* **Requirement**
In the listing that follows, locate the line containing "TFT1 pin CS: D3 -> D2" and the line containing "RFID3 pin SCK: D12 -> D18". Retype exactly those two lines and every line between them, and nothing more.

* **Source data**
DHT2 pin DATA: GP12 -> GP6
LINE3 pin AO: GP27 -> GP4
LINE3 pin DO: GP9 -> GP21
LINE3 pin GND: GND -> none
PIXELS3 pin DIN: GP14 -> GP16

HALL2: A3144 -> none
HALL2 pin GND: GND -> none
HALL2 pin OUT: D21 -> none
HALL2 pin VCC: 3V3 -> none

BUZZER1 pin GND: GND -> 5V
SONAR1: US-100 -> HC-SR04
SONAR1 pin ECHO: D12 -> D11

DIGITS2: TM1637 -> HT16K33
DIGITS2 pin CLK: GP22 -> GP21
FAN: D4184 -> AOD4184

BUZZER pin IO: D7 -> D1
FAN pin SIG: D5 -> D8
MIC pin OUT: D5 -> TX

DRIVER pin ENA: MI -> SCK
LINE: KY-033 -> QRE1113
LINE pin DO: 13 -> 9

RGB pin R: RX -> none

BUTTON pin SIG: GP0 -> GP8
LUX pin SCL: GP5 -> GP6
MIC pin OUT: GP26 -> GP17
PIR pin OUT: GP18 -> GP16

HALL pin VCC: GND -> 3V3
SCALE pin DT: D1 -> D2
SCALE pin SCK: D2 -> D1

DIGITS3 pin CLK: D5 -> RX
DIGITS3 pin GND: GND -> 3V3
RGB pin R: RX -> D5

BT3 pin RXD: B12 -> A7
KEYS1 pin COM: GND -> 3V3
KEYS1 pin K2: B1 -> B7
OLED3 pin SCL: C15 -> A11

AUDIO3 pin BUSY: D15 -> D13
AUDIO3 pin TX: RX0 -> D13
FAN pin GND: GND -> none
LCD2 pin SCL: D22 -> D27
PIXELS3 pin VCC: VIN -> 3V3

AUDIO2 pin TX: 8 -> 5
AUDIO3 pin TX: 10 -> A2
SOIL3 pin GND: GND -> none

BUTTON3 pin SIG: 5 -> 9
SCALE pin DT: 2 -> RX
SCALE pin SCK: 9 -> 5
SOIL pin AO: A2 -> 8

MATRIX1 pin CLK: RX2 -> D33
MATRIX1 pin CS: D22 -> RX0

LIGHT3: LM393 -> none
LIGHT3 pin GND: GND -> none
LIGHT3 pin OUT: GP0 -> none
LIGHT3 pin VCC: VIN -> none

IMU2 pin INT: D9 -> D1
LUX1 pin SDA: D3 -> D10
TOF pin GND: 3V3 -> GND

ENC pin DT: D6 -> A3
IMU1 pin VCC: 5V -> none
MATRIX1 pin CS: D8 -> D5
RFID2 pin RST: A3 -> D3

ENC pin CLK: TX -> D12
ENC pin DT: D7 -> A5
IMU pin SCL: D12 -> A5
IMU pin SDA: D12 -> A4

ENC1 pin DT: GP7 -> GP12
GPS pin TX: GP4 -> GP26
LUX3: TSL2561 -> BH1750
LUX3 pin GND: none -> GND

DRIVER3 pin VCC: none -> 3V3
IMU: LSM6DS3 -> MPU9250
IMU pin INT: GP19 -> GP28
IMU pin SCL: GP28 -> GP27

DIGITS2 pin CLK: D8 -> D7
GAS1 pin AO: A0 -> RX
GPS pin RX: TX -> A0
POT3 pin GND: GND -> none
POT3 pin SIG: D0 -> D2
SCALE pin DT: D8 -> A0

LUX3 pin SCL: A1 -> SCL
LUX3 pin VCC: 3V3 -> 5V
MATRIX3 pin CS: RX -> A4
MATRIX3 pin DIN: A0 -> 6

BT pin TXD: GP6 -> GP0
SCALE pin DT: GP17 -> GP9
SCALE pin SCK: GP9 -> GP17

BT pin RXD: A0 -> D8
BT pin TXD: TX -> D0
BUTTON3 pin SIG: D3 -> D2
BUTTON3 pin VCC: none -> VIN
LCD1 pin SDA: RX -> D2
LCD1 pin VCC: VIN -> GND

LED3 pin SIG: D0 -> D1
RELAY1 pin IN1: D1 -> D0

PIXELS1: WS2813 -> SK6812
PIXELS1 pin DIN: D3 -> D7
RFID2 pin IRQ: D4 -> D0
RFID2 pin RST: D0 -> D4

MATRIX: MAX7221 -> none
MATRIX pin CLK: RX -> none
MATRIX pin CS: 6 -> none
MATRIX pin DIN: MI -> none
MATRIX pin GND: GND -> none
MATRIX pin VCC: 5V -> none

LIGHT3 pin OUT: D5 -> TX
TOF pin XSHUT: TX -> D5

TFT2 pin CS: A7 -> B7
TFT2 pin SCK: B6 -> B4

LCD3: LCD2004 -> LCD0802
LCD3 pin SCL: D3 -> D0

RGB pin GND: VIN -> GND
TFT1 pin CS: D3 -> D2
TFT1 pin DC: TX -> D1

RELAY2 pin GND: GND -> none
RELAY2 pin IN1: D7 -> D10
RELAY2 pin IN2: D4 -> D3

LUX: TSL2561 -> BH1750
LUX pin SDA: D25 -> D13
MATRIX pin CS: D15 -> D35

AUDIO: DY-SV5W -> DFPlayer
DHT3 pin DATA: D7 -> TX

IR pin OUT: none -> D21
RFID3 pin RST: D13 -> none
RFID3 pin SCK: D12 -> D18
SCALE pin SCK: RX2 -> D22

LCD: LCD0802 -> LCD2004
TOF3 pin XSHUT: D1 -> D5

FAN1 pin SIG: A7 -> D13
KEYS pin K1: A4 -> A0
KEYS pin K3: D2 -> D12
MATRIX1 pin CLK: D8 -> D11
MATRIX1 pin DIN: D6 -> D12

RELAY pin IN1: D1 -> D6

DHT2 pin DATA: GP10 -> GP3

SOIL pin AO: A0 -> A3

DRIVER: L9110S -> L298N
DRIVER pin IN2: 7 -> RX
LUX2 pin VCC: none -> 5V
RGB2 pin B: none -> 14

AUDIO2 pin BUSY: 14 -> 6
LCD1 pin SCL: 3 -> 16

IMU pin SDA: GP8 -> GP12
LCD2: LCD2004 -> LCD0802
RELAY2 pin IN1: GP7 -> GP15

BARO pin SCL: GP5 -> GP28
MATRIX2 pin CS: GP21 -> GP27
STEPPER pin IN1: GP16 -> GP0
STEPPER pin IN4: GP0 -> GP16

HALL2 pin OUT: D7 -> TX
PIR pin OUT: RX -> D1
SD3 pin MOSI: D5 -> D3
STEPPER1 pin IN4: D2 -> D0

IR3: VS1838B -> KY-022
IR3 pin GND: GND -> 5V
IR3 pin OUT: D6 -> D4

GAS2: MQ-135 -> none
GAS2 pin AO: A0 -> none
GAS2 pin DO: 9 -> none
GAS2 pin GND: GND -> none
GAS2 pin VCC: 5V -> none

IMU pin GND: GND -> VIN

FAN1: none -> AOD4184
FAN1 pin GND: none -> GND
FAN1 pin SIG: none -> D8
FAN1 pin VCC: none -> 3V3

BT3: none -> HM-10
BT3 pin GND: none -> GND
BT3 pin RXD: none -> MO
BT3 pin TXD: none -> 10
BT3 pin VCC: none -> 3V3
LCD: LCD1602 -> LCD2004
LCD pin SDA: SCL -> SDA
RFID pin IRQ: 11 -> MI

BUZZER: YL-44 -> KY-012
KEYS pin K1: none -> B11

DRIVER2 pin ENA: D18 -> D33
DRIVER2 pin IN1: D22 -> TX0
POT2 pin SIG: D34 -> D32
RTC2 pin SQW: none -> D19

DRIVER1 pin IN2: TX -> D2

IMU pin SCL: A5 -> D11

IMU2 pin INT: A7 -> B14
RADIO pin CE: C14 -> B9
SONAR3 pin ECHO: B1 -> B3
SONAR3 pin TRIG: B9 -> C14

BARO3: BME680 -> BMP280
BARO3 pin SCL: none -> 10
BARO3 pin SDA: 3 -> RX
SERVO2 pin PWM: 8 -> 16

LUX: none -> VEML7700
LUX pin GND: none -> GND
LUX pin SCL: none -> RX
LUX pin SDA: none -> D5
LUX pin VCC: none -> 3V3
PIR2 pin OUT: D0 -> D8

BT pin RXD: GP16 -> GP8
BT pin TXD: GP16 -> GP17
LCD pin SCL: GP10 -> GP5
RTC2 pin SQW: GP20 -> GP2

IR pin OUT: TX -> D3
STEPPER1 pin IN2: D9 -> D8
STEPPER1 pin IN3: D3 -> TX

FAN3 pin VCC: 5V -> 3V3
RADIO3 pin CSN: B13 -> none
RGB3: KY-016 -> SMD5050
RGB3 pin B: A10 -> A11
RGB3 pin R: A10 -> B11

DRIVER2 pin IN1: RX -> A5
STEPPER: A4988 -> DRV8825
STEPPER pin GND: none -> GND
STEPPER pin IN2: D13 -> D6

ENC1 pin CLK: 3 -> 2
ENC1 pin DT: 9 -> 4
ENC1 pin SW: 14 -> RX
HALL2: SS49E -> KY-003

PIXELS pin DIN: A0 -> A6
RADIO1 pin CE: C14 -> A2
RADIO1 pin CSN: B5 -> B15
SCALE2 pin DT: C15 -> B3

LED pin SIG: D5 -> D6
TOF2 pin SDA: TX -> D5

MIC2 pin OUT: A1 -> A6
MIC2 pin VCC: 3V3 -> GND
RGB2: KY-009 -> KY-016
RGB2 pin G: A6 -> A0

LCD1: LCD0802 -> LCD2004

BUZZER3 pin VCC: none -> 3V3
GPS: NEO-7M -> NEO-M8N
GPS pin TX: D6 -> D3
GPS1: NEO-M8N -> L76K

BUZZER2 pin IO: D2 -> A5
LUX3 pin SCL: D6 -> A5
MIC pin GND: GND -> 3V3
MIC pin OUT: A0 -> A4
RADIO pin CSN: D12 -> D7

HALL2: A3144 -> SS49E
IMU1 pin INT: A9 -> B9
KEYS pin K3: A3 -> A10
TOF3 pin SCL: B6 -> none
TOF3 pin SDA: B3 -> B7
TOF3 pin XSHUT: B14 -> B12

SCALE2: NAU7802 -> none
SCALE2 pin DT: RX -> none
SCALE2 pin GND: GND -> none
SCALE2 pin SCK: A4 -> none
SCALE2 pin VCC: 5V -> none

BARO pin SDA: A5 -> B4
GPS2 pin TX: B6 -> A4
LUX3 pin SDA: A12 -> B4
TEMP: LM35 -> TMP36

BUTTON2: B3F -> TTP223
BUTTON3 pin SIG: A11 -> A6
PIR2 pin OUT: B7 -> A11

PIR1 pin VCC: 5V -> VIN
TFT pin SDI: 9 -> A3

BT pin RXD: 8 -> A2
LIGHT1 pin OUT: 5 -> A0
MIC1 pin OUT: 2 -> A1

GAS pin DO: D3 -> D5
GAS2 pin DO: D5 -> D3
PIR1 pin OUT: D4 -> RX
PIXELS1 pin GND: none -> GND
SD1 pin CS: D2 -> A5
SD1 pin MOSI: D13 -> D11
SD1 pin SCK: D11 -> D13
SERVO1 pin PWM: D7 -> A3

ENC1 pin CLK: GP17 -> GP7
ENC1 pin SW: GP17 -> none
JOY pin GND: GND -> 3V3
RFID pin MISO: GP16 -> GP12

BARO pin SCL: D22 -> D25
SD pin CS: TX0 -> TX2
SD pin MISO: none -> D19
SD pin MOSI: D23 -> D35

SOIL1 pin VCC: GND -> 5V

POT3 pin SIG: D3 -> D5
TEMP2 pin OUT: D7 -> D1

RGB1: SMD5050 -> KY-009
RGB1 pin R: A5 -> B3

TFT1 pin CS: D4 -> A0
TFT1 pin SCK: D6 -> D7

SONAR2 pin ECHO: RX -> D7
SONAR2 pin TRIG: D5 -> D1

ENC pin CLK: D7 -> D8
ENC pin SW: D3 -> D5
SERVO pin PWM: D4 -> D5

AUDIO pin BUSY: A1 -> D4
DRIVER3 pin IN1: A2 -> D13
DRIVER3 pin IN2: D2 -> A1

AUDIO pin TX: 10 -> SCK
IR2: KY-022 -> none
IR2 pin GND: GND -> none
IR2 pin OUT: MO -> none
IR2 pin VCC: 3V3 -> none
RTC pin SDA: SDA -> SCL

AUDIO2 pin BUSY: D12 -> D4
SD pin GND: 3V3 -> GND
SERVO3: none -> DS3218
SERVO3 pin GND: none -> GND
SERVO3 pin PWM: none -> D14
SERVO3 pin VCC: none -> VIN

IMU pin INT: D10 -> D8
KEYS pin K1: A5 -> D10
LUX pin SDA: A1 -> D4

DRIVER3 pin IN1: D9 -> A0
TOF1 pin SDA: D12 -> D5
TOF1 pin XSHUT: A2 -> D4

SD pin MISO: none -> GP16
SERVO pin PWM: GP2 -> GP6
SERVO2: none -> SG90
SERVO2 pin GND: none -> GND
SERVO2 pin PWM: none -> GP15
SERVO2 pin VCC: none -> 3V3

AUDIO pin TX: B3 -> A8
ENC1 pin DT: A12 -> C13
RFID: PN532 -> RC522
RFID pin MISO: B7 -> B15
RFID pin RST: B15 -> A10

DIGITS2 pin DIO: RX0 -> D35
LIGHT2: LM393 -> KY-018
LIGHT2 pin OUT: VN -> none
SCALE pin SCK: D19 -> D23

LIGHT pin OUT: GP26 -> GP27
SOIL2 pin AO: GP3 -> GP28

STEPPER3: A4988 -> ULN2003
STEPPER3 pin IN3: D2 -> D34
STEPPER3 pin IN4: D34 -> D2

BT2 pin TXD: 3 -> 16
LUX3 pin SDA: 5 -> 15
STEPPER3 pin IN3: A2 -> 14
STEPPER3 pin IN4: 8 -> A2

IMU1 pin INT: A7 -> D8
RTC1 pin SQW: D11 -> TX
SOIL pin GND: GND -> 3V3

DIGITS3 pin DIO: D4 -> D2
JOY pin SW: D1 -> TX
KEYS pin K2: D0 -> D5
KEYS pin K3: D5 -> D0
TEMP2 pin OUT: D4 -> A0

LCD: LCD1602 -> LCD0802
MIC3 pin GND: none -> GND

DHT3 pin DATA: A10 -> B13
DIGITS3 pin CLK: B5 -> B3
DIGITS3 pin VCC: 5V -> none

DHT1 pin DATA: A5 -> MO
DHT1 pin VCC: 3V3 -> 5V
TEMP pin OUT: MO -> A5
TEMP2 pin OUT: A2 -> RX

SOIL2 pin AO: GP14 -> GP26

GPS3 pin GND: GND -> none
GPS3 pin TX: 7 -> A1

* **Answer to this problem**
TFT1 pin CS: D3 -> D2
TFT1 pin DC: TX -> D1

RELAY2 pin GND: GND -> none
RELAY2 pin IN1: D7 -> D10
RELAY2 pin IN2: D4 -> D3

LUX: TSL2561 -> BH1750
LUX pin SDA: D25 -> D13
MATRIX pin CS: D15 -> D35

AUDIO: DY-SV5W -> DFPlayer
DHT3 pin DATA: D7 -> TX

IR pin OUT: none -> D21
RFID3 pin RST: D13 -> none
RFID3 pin SCK: D12 -> D18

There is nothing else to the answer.